**Task to complete:**
Write only the number of lines in the data that contain the word "pink".
────────────────────────────────────────
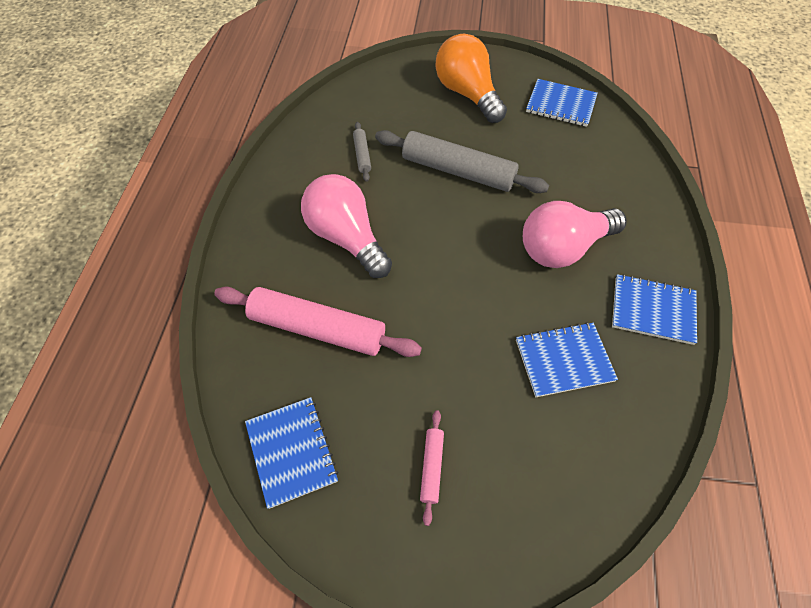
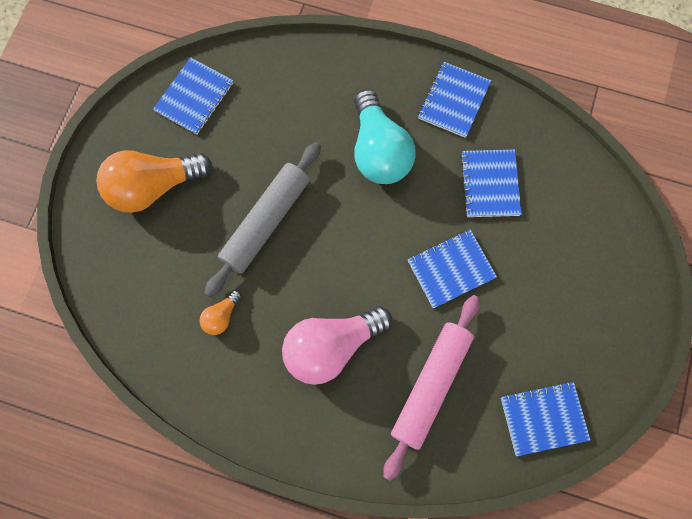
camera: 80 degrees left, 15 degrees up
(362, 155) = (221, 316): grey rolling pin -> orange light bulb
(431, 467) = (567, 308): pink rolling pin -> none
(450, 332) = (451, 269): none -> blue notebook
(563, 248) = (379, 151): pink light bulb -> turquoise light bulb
────────────────────────────────────────
**Task response:**
2